- WHAT THE TASK ASKS:
Copy verbatim the block of lines in the entries below whose first line contains "U1 pin SDA: N3 -> N9" and whose last line contains "L1: none -> 68uH (GND, N2)". Leave out all other lines.

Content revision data

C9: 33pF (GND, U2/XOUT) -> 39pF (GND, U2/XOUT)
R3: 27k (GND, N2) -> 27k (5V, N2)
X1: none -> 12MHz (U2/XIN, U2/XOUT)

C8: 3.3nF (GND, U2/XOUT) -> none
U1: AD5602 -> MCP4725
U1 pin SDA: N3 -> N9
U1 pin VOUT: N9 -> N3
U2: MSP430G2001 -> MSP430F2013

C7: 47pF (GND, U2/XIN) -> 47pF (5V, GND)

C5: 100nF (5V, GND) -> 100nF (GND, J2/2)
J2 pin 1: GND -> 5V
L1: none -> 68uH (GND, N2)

---

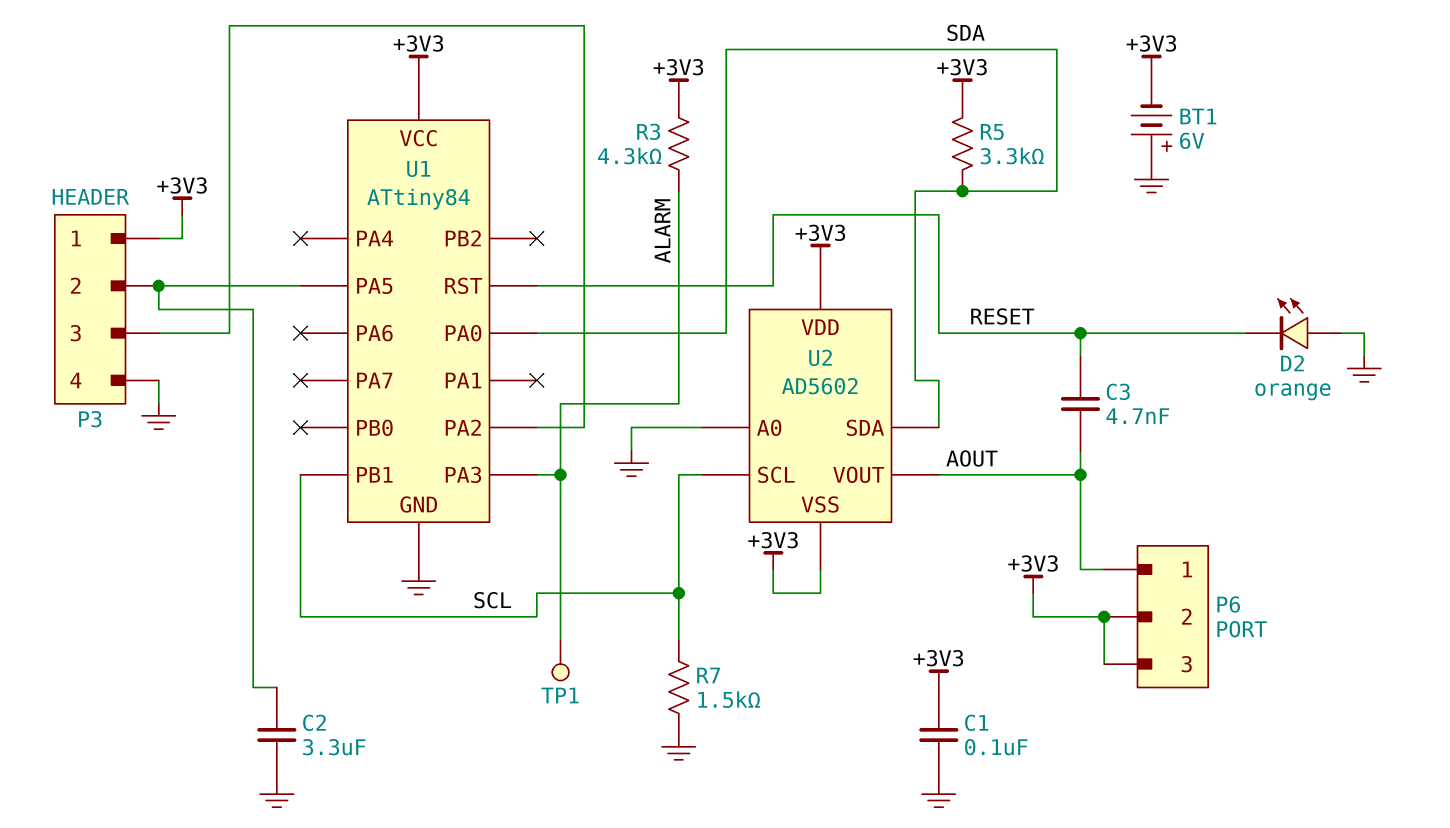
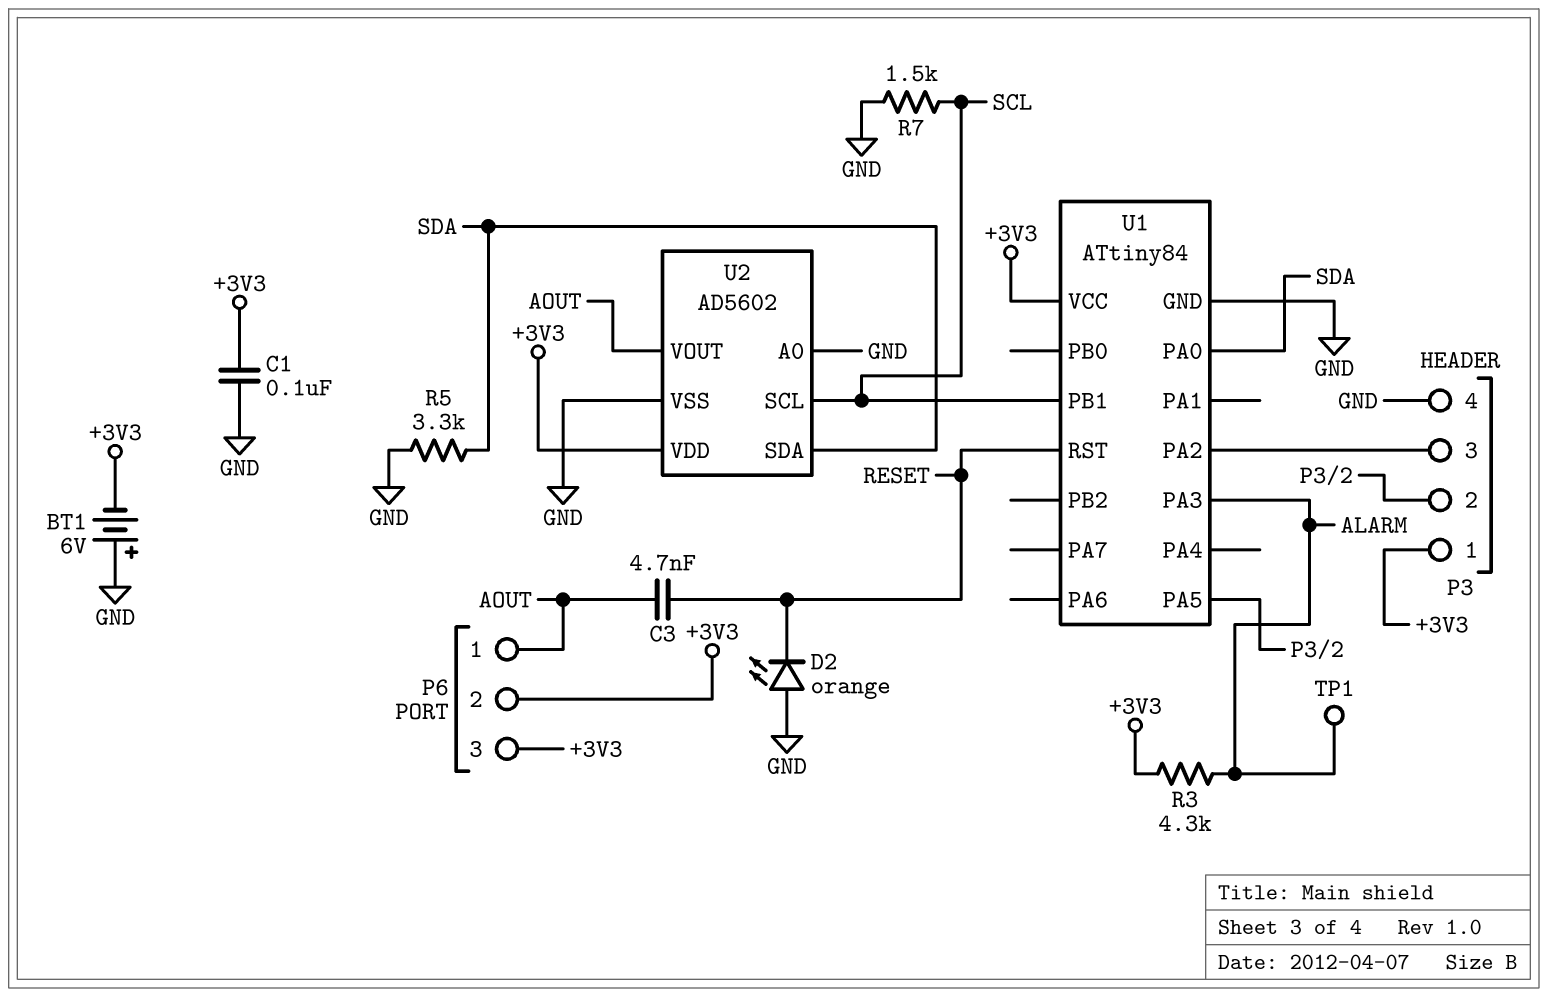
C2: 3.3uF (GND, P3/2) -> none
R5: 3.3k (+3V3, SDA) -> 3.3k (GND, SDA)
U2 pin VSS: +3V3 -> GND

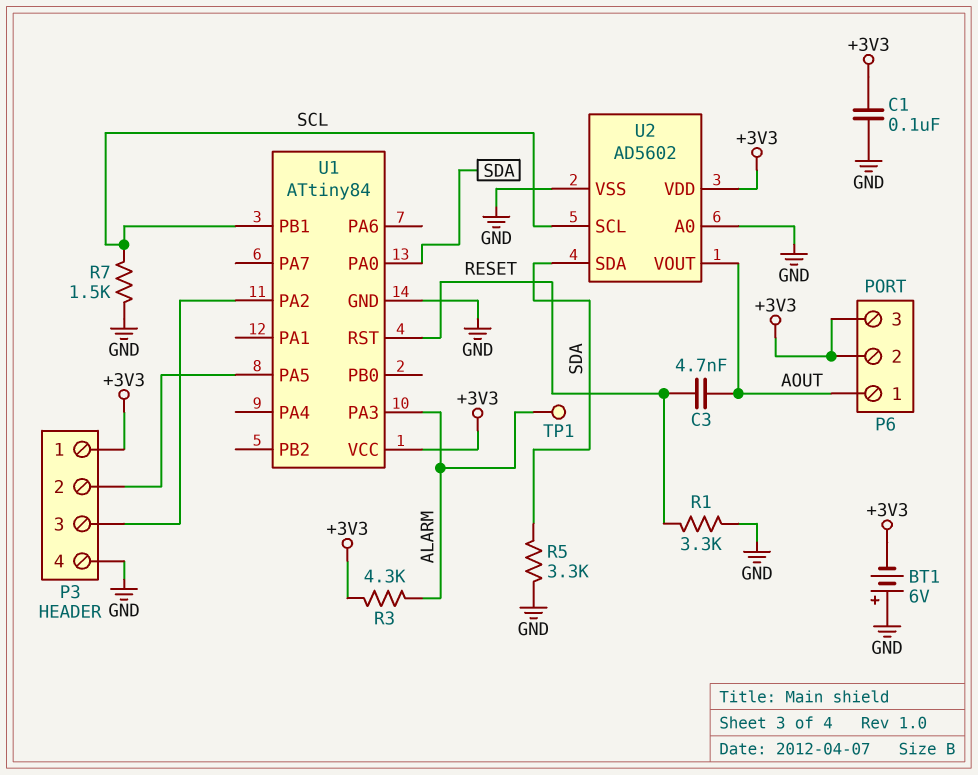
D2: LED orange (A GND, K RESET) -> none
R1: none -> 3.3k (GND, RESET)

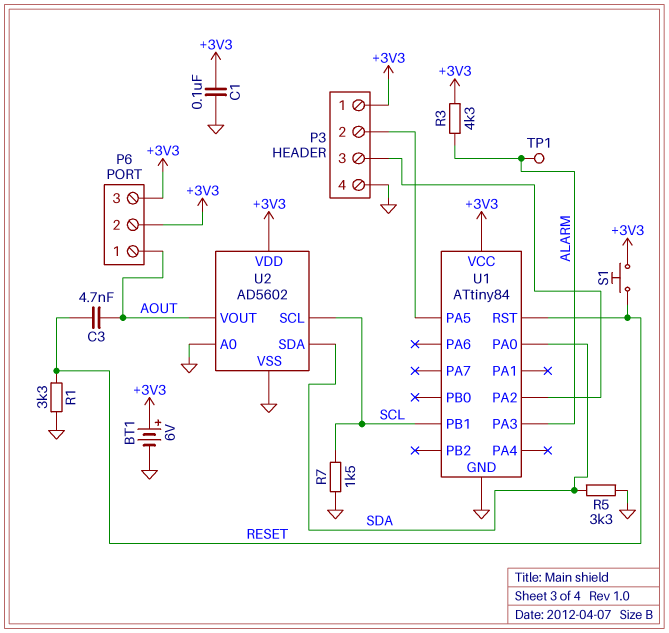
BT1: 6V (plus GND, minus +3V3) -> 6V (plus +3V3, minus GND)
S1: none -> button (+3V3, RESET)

- SOLUTION:
U1 pin SDA: N3 -> N9
U1 pin VOUT: N9 -> N3
U2: MSP430G2001 -> MSP430F2013

C7: 47pF (GND, U2/XIN) -> 47pF (5V, GND)

C5: 100nF (5V, GND) -> 100nF (GND, J2/2)
J2 pin 1: GND -> 5V
L1: none -> 68uH (GND, N2)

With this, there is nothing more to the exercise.